▶ Goal of the exercise
Set the material down again exactly, line by line, skipping each picture.

━━━ Raw data ━━━

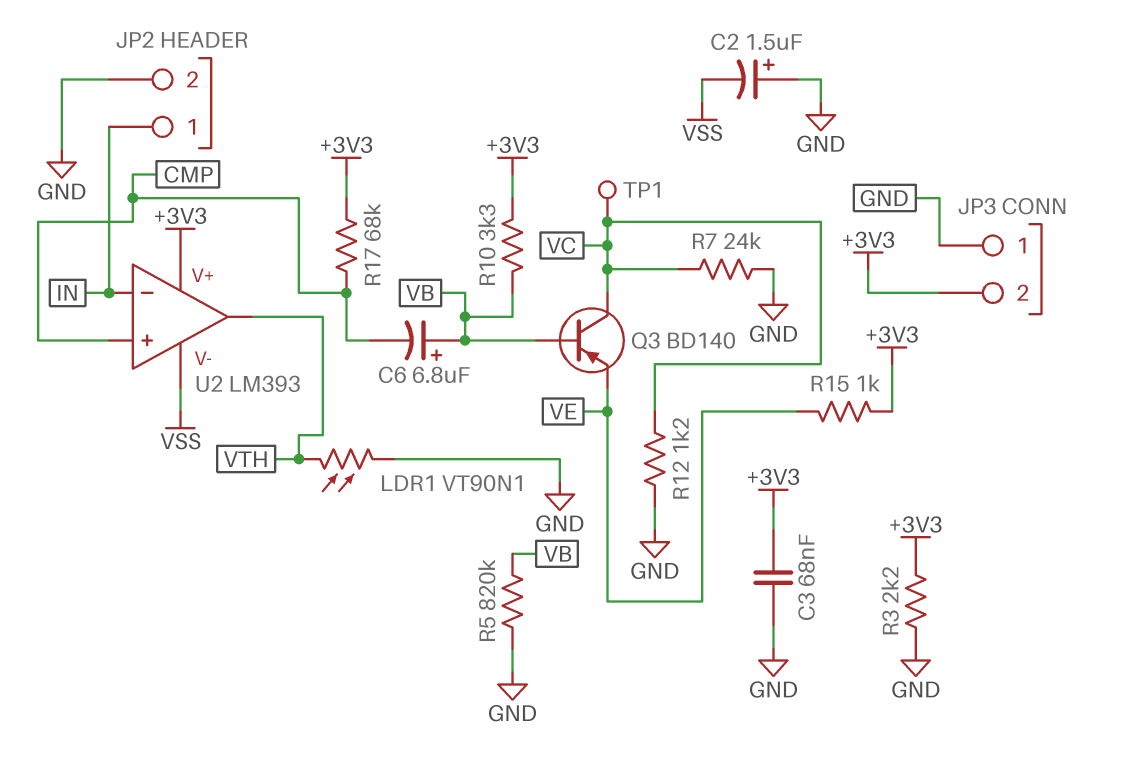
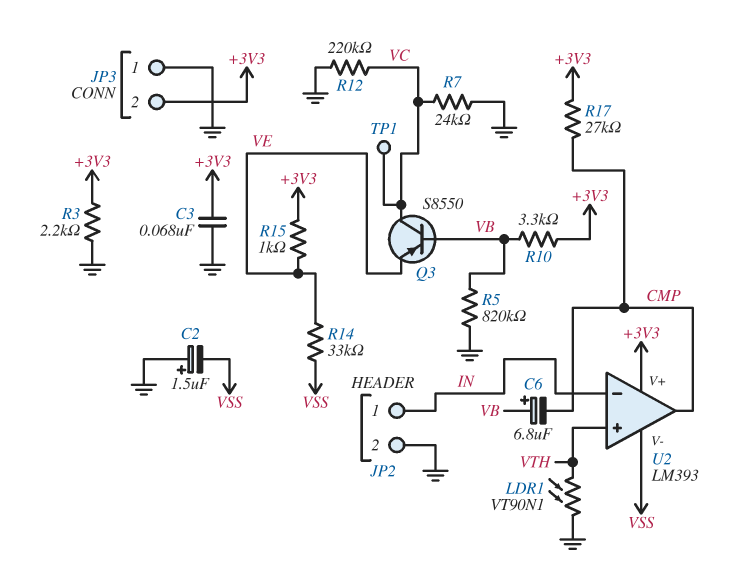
Q3: PNP BD140 (B VB, C VC, E VE) -> PNP S8550 (B VB, C VC, E VE)
R12: 1.2k (GND, VC) -> 220k (GND, VC)
R14: none -> 33k (VE, VSS)
R17: 68k (+3V3, CMP) -> 27k (+3V3, CMP)
U2 pin in+: CMP -> VTH
U2 pin out: VTH -> CMP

━━━

▶ Solution for this task
Q3: PNP BD140 (B VB, C VC, E VE) -> PNP S8550 (B VB, C VC, E VE)
R12: 1.2k (GND, VC) -> 220k (GND, VC)
R14: none -> 33k (VE, VSS)
R17: 68k (+3V3, CMP) -> 27k (+3V3, CMP)
U2 pin in+: CMP -> VTH
U2 pin out: VTH -> CMP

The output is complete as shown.